Exercise description = Scan the listing below. Report each line that includes "none".
***** Data supplied
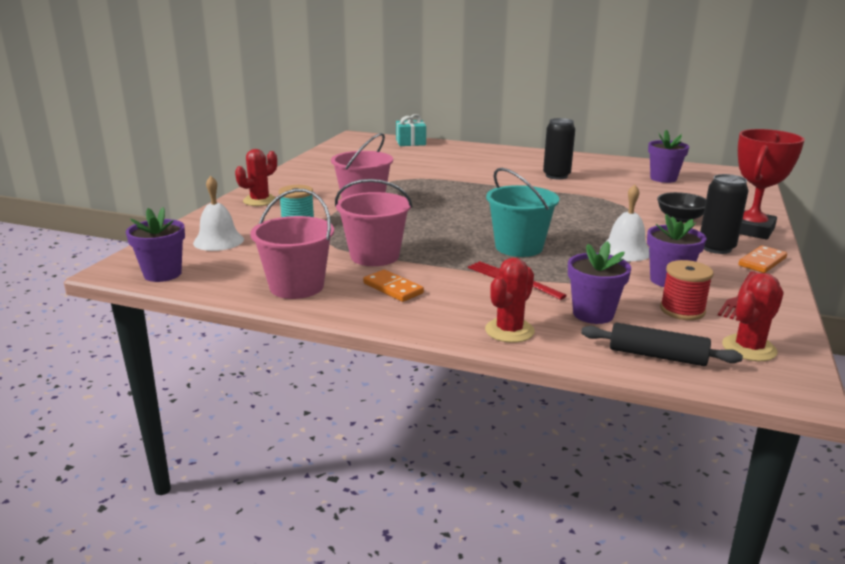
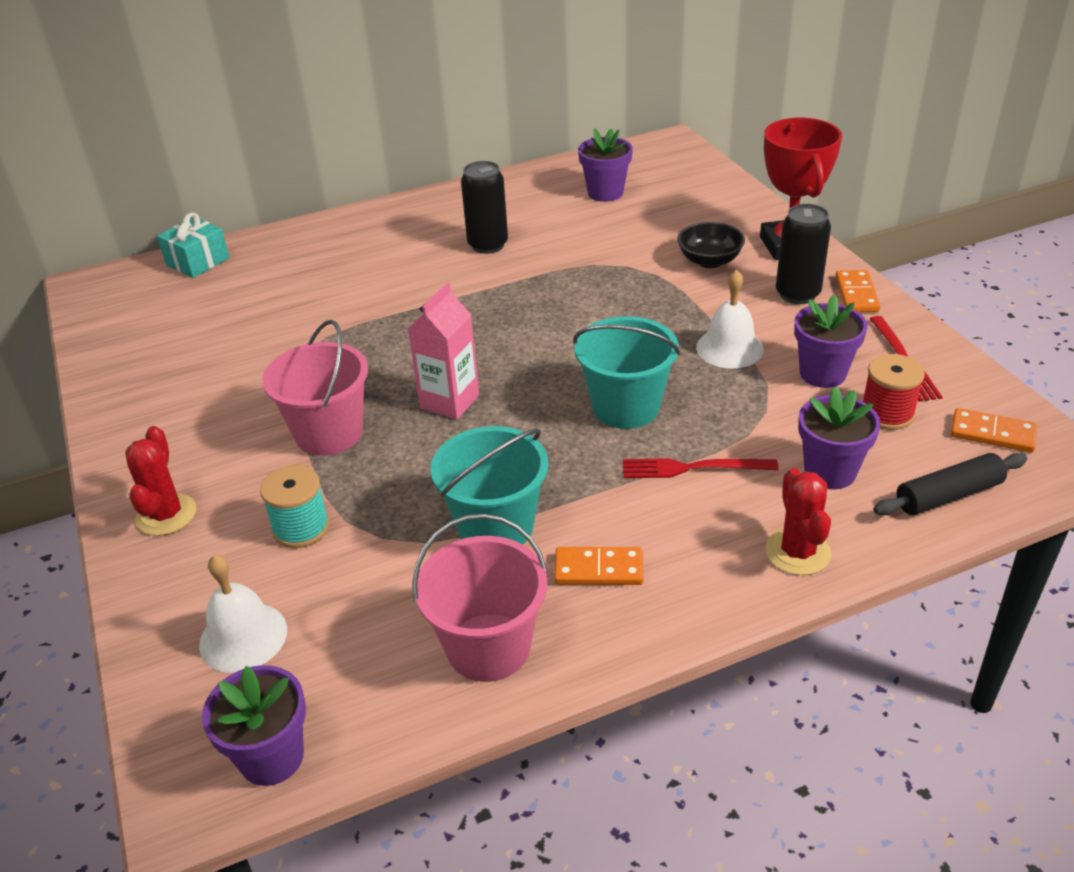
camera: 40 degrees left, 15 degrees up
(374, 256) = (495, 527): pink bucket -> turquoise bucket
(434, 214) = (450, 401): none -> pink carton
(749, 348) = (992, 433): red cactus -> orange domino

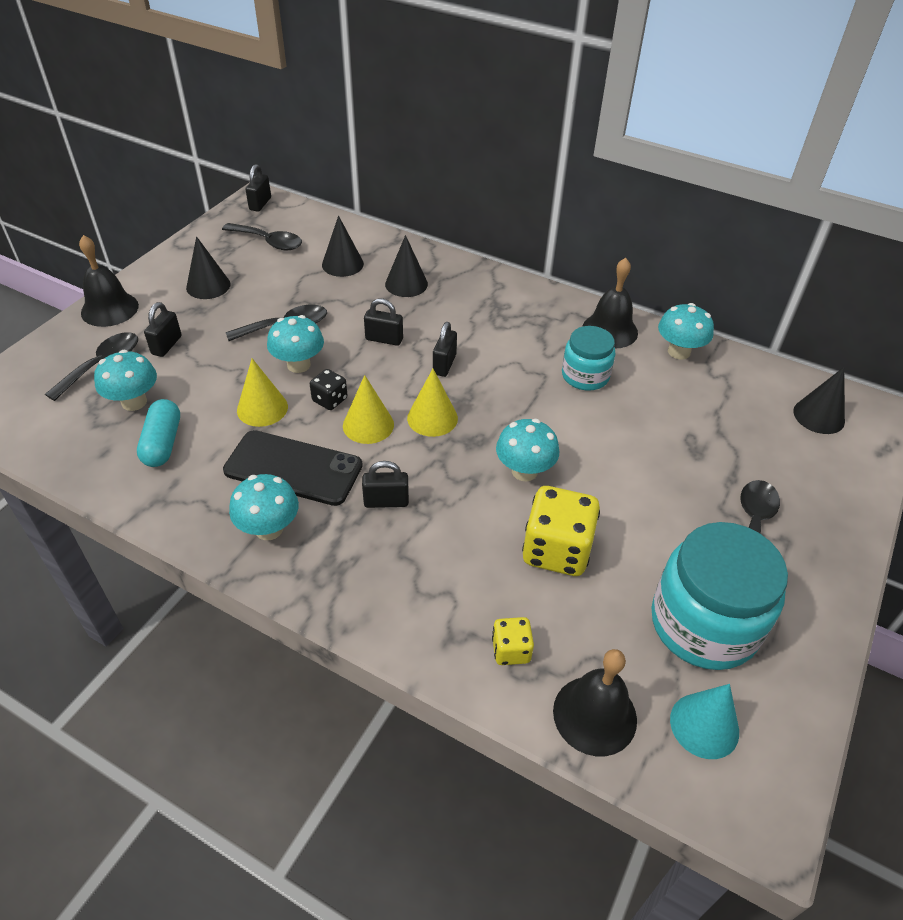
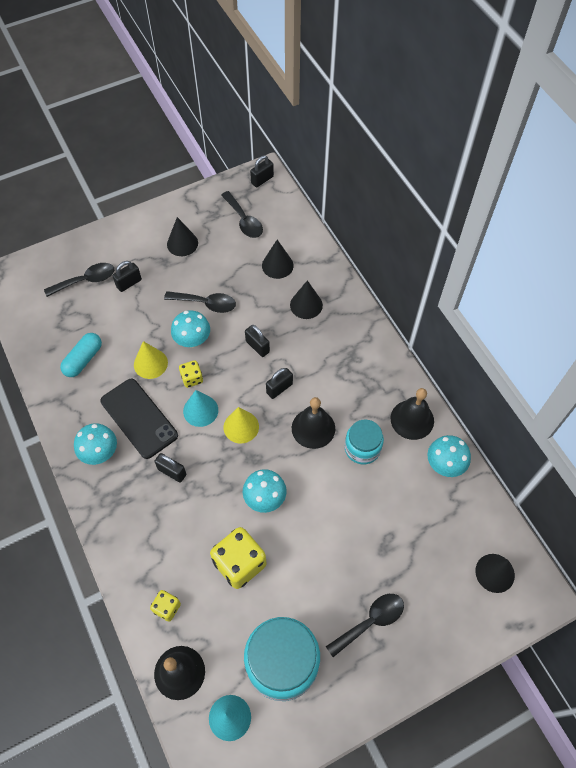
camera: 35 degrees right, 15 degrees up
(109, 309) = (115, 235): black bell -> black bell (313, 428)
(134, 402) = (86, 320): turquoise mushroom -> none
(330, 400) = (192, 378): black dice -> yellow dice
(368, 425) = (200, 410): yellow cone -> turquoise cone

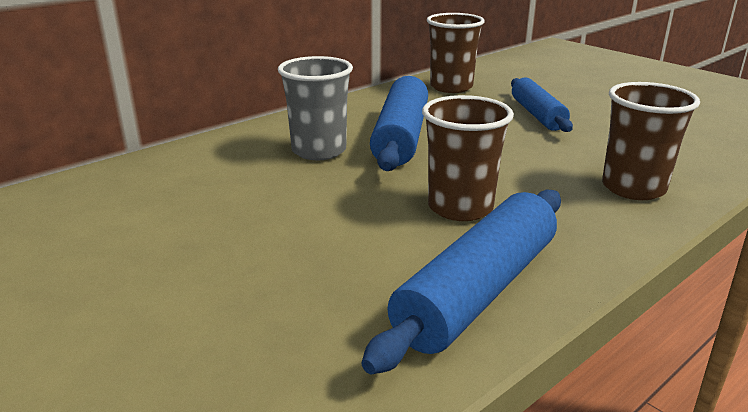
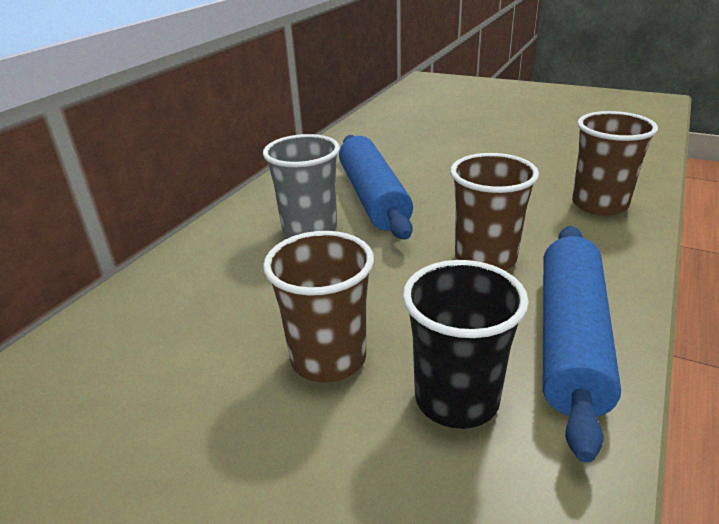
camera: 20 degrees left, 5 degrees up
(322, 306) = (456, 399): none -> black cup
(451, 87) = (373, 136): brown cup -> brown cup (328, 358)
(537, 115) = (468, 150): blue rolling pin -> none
**********
Output for this task =
(434, 214) = (450, 401): none -> pink carton
(134, 402) = (86, 320): turquoise mushroom -> none
(322, 306) = (456, 399): none -> black cup
(537, 115) = (468, 150): blue rolling pin -> none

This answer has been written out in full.